:: How to complete this task ::
For the records that follow, return only the count of lines containing the string "NMOS".

:: Exercise material ::
□ □ □ □

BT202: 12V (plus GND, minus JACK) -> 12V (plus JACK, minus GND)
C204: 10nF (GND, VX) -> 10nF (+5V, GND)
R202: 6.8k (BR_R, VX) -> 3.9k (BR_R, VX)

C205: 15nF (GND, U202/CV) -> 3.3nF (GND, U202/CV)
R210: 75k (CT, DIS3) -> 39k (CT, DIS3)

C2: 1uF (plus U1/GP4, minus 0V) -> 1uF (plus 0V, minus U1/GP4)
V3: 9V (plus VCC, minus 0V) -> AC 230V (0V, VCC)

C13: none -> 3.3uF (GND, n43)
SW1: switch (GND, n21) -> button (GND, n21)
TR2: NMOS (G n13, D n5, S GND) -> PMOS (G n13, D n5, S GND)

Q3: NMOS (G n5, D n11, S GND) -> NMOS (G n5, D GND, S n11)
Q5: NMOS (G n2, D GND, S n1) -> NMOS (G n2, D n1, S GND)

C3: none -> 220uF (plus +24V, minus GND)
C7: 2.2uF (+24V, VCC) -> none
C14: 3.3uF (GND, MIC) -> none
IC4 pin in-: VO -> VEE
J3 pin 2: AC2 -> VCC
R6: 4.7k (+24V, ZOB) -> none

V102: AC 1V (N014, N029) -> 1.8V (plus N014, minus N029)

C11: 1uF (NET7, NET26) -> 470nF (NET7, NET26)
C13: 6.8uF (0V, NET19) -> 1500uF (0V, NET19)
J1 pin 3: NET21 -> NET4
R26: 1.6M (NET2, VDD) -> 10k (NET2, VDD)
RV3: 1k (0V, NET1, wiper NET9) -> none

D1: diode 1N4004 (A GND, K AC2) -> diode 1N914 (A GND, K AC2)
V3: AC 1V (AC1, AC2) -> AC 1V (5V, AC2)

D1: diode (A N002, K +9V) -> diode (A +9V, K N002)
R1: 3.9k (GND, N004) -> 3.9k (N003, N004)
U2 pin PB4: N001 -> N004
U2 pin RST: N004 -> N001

□ □ □ □

:: Answer below ::
3